Given data.
━━━━━━━━━━━━━━━━

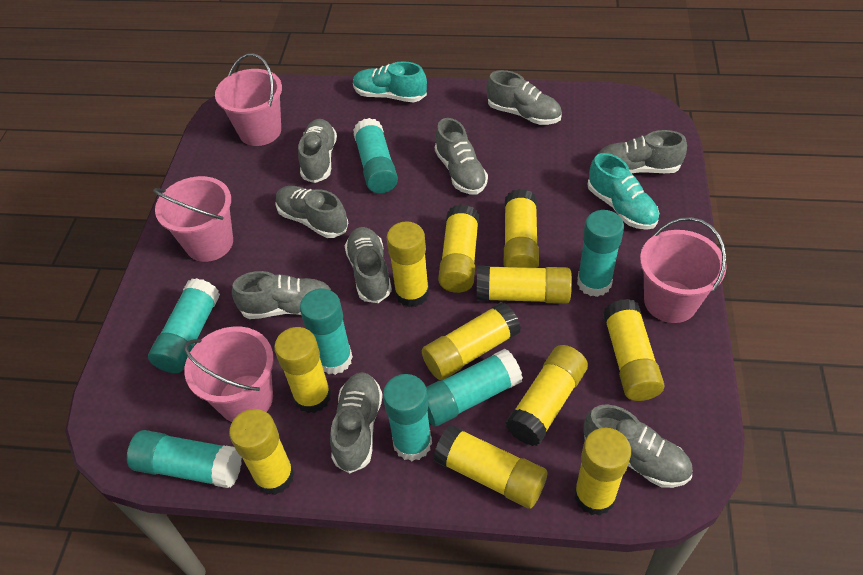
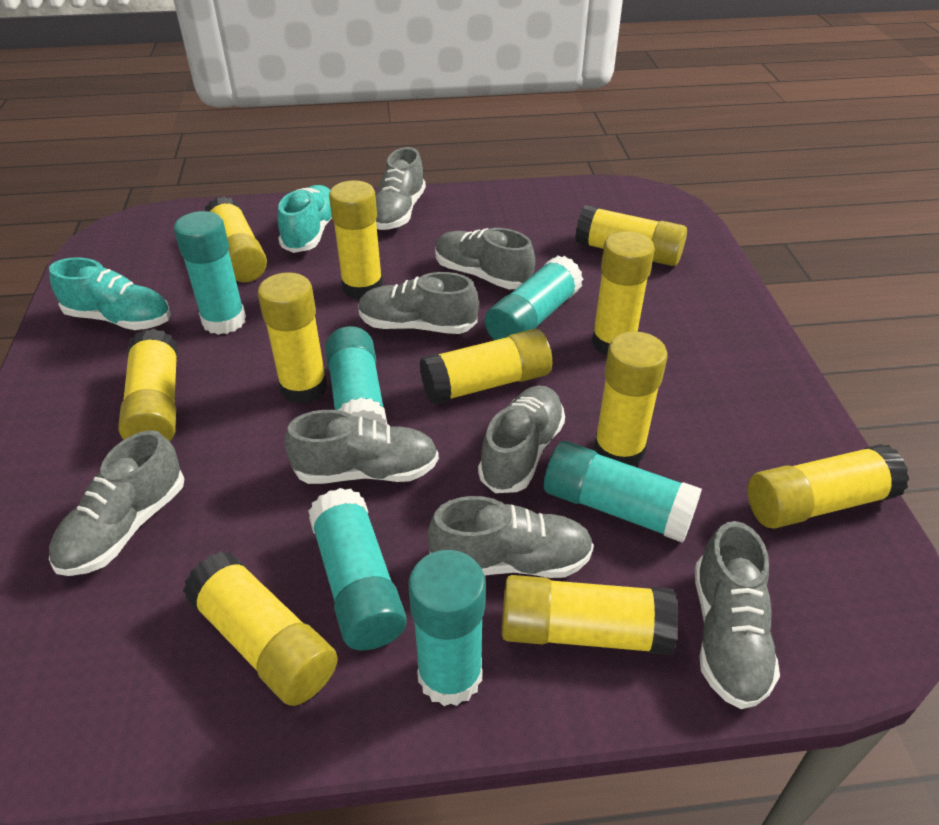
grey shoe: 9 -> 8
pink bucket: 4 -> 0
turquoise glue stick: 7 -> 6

━━━━━━━━━━━━━━━━

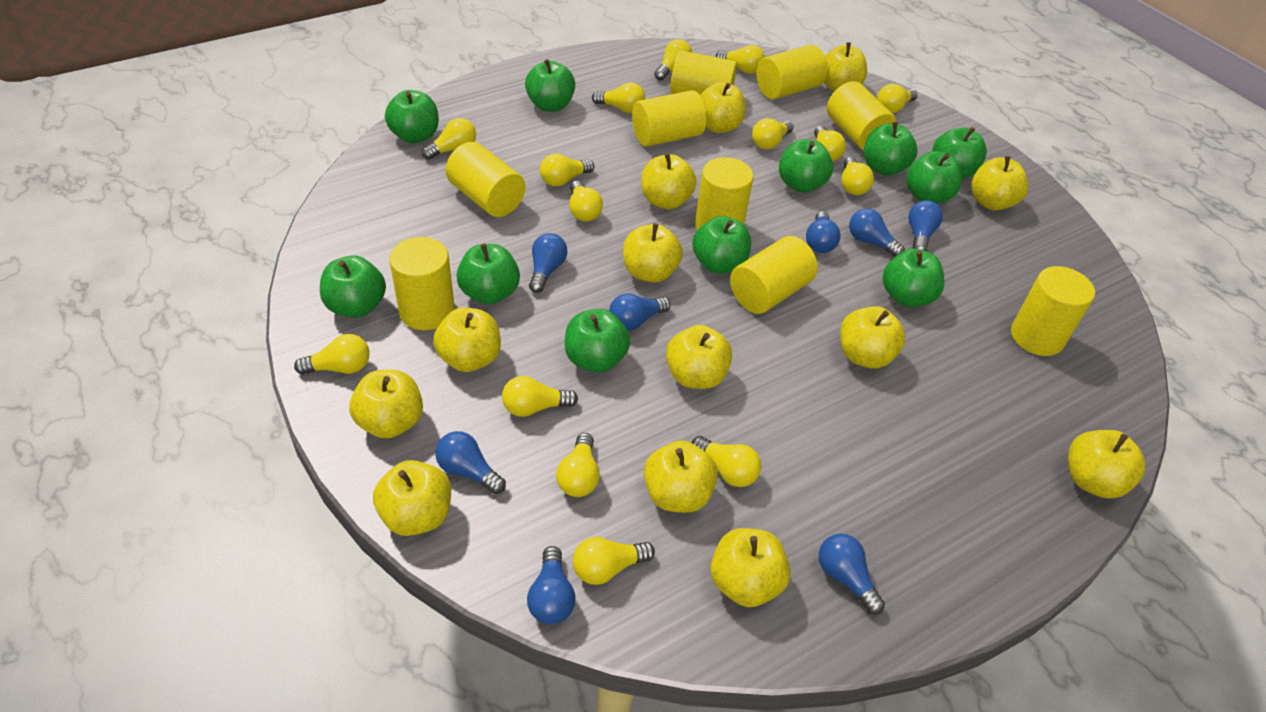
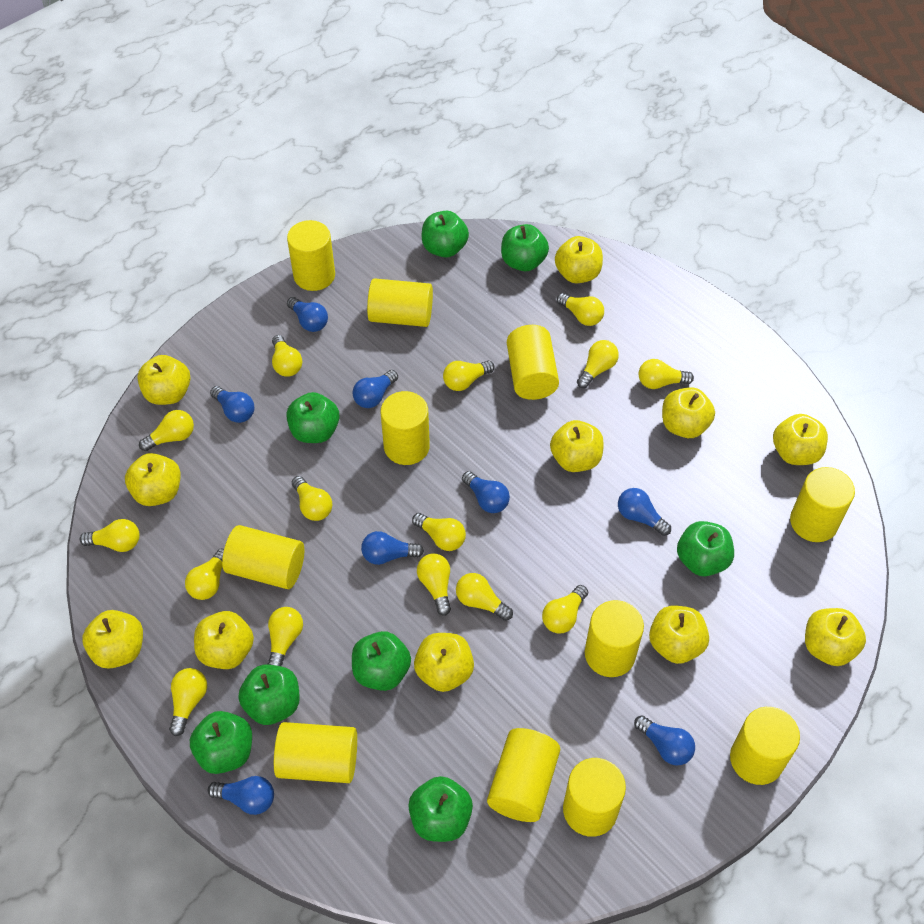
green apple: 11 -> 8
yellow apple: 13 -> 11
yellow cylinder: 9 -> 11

━━━━━━━━━━━━━━━━

Task goal.
Find the word "yellow" in the records. Copy every line it appears in.

Your response.
yellow apple: 13 -> 11
yellow cylinder: 9 -> 11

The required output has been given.